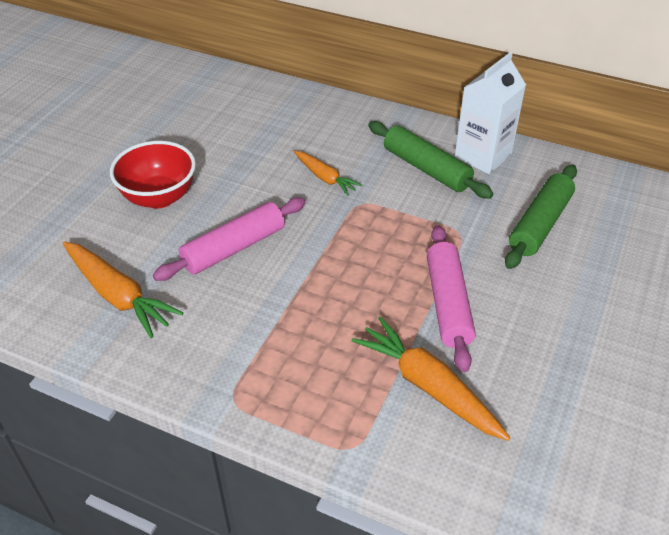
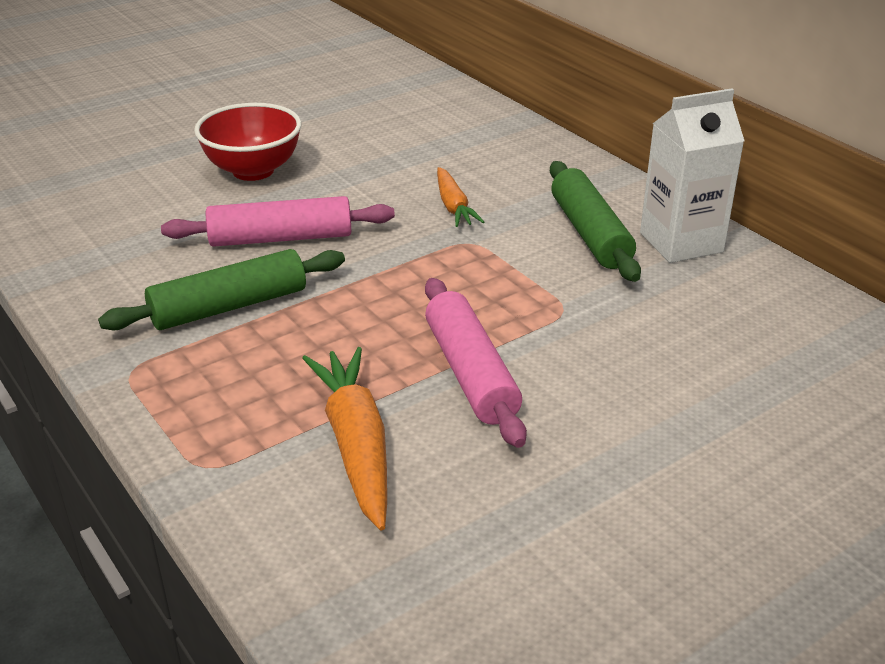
camera: 30 degrees right, 10 degrees down
(118, 295) = (121, 240): orange carrot -> none
(447, 303) = (470, 373): pink rolling pin -> pink rolling pin turned 45 degrees counterclockwise
(540, 224) = (686, 336): green rolling pin -> green rolling pin (229, 307)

> **Work to complete**
What belongs in the answer is each line of the data that has the word "rolling".

> **Result for this exercise**
(447, 303) = (470, 373): pink rolling pin -> pink rolling pin turned 45 degrees counterclockwise
(540, 224) = (686, 336): green rolling pin -> green rolling pin (229, 307)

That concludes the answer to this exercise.